Segment Start: SOURCE DATA
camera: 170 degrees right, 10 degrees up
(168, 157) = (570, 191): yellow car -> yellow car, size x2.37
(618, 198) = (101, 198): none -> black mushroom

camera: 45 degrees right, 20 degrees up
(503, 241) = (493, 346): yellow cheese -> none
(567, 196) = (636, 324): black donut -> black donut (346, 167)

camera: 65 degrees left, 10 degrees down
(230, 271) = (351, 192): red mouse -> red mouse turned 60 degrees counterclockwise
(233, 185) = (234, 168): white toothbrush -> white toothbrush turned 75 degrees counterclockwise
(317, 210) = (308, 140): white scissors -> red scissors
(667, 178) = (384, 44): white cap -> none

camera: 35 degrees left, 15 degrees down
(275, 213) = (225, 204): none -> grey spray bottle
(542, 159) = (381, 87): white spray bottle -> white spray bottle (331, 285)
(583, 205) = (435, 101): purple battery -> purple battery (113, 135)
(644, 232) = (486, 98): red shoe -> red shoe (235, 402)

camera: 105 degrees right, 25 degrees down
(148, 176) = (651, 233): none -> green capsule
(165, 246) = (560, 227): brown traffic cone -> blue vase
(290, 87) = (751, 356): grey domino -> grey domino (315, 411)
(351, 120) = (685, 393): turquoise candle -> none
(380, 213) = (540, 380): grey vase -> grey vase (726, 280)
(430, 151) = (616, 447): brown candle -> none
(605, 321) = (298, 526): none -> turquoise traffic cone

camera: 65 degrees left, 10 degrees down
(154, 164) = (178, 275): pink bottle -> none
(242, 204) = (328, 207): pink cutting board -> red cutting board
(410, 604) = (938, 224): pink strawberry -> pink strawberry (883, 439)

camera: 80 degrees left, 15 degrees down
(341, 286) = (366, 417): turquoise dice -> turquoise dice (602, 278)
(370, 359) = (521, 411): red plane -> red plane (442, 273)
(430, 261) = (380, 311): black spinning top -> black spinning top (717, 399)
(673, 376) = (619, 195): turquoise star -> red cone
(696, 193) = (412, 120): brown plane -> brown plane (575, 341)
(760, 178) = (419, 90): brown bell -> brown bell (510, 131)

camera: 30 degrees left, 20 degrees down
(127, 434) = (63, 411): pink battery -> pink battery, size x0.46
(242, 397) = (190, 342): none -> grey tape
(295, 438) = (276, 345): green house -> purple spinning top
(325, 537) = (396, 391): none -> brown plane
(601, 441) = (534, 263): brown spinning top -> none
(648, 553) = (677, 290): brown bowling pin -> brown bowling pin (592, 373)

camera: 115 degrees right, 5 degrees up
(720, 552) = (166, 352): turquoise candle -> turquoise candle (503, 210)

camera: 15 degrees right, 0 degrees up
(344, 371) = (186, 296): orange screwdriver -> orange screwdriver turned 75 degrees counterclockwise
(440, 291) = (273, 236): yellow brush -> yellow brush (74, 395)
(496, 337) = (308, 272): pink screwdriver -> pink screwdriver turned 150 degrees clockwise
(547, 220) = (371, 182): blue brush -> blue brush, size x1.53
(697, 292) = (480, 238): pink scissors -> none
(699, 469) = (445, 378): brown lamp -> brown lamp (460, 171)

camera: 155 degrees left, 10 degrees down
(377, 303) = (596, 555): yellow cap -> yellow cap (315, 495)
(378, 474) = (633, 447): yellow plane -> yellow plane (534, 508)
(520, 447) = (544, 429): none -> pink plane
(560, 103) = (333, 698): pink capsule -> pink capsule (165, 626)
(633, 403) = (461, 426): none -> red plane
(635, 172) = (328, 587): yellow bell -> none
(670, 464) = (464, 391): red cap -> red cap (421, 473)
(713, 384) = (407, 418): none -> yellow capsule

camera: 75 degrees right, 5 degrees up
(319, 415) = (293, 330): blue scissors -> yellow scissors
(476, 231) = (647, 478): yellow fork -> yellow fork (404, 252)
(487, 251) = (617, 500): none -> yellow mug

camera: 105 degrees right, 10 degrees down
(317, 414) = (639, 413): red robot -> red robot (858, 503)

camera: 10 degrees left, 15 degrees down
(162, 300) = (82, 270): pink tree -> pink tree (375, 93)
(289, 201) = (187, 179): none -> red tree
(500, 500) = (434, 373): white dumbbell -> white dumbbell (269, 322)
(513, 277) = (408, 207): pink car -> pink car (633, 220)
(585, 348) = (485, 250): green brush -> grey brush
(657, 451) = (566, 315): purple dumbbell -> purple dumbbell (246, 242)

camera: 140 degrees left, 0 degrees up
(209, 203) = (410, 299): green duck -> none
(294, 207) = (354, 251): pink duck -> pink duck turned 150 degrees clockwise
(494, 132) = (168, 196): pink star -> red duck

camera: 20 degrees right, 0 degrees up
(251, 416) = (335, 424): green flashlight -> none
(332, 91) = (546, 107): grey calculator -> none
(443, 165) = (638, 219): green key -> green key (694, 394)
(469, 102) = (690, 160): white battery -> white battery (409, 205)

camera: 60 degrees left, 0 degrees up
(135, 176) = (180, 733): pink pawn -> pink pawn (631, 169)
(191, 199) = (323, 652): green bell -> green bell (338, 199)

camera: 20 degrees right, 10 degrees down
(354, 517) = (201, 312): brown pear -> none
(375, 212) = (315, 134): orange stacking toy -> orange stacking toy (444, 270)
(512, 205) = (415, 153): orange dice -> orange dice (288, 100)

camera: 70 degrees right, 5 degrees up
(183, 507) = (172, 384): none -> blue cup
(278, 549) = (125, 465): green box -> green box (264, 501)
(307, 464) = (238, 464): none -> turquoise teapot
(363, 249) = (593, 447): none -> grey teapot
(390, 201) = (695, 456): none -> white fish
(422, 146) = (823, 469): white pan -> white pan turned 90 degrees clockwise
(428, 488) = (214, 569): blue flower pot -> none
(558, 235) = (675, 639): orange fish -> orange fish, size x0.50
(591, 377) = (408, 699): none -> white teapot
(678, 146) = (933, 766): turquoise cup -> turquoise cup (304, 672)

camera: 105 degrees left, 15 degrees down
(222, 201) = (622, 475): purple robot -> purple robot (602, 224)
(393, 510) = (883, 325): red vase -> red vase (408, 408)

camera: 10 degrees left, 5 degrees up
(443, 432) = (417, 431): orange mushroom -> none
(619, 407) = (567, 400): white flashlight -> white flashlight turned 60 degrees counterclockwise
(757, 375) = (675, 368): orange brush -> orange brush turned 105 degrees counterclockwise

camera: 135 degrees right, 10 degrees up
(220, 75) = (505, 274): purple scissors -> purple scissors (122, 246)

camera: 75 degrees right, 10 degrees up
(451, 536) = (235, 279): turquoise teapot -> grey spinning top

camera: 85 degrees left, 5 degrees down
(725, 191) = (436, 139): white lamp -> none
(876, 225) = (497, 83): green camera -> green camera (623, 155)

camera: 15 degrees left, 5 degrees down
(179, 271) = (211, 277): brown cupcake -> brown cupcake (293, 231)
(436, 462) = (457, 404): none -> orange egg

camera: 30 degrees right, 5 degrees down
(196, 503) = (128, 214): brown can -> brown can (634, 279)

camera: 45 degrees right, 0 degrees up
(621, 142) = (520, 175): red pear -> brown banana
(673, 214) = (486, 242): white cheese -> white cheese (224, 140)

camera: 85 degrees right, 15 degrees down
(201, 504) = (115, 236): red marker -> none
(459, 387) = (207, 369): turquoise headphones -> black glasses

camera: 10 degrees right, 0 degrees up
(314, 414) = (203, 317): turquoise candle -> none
Segment End: SOURCE DATA
**GOAL OF THE EXERCISE**
Find the word "pear" in the entries above and gather every line that holds it.

**ANSWER SPACE**
(354, 517) = (201, 312): brown pear -> none
(621, 142) = (520, 175): red pear -> brown banana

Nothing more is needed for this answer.